ACTION ITEM:
Repeat the entries below exactly. Drop the pictures.

SUPPLIED DATA:
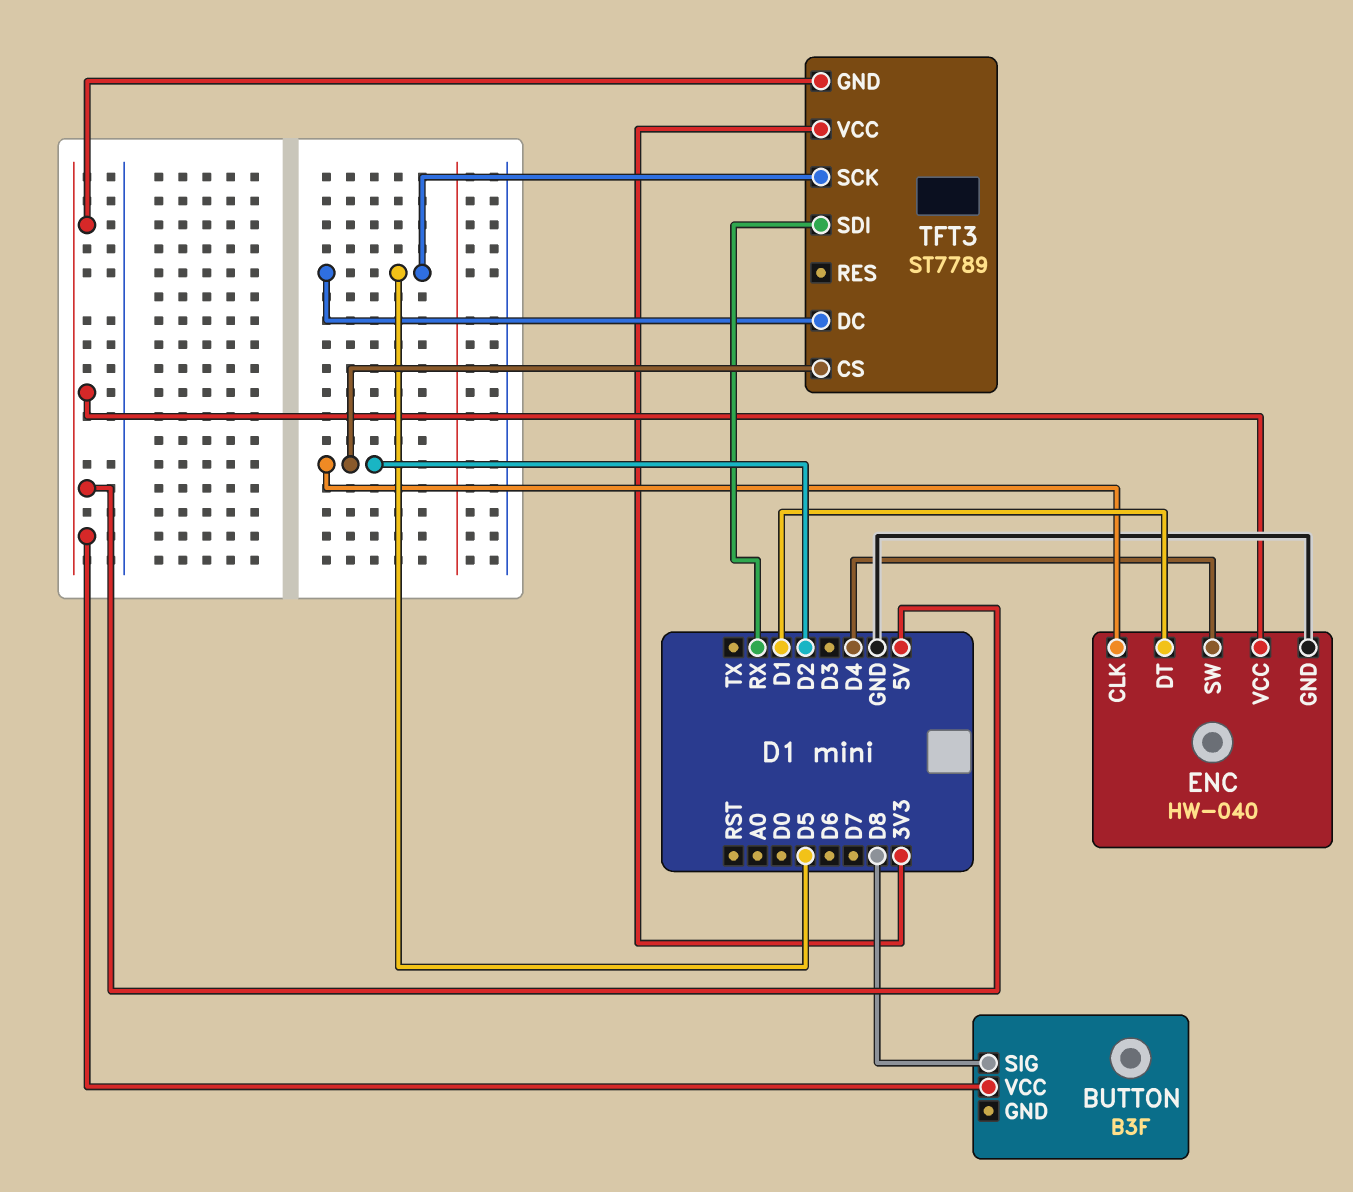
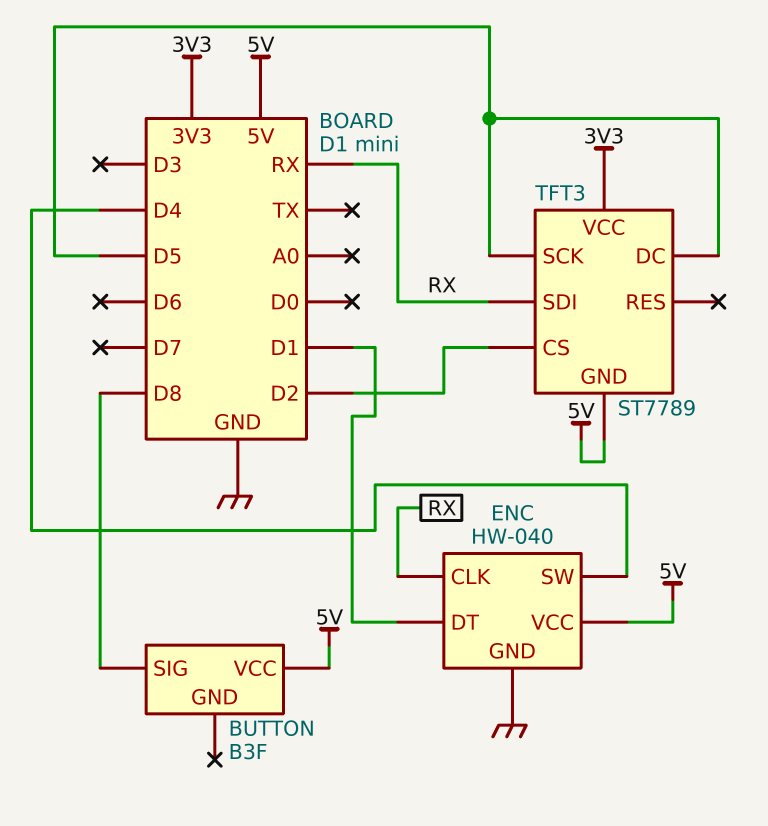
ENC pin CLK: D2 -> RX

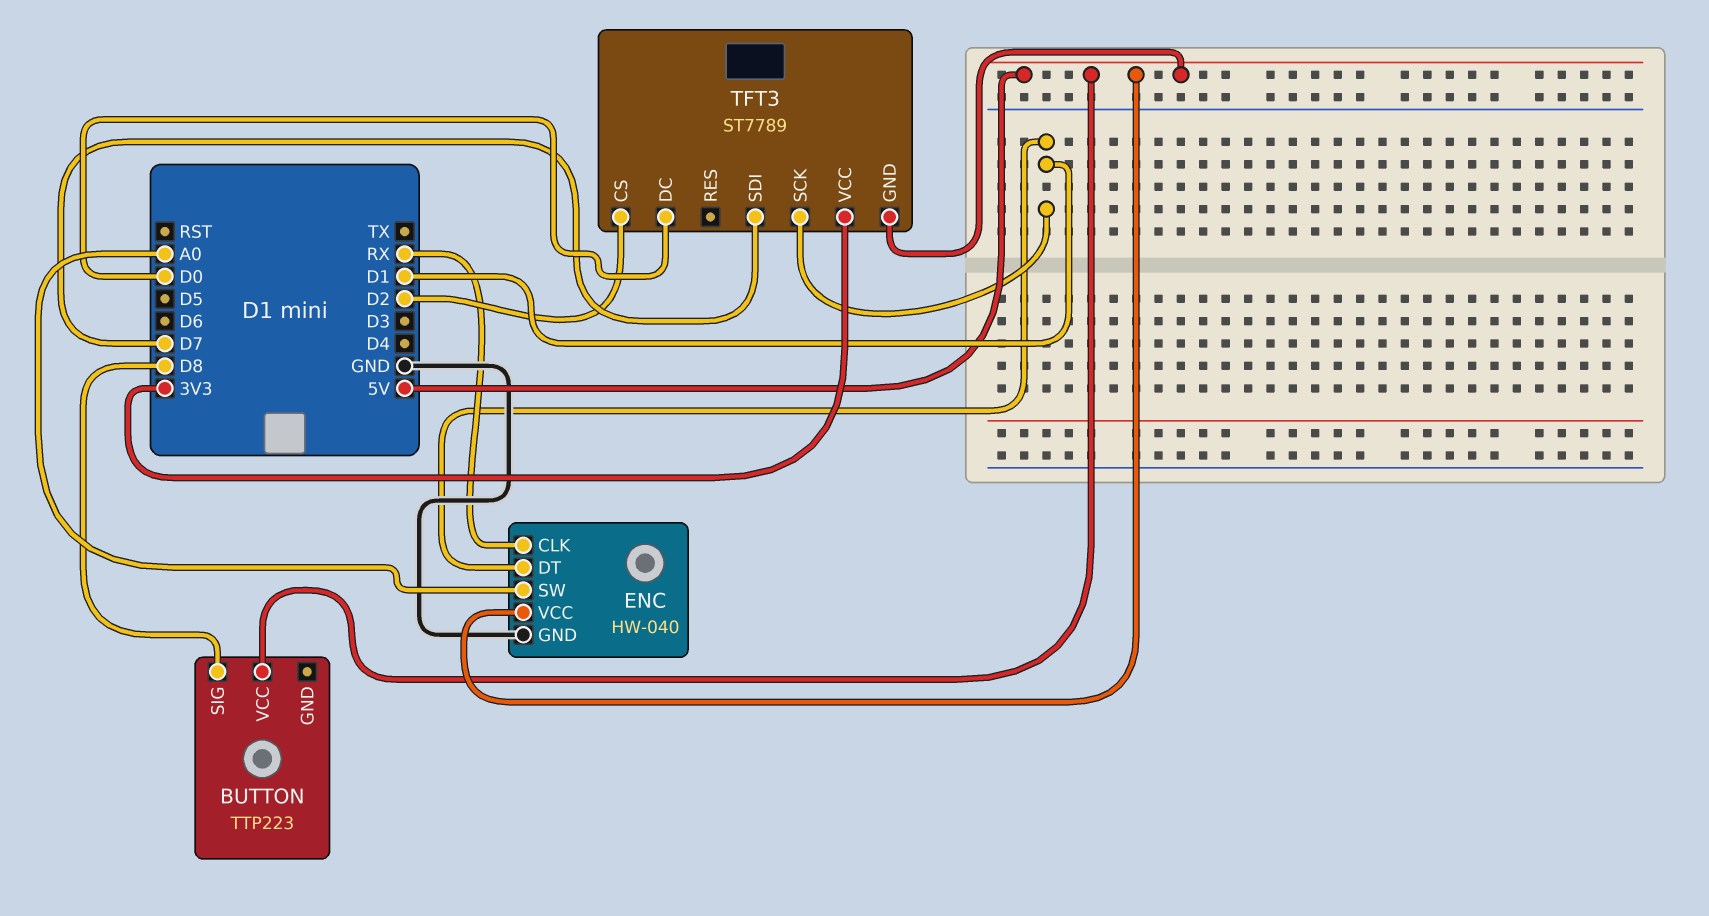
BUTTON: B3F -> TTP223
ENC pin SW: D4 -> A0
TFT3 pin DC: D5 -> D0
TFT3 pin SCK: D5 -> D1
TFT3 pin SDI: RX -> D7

ANSWER FOR THIS EXERCISE:
ENC pin CLK: D2 -> RX

BUTTON: B3F -> TTP223
ENC pin SW: D4 -> A0
TFT3 pin DC: D5 -> D0
TFT3 pin SCK: D5 -> D1
TFT3 pin SDI: RX -> D7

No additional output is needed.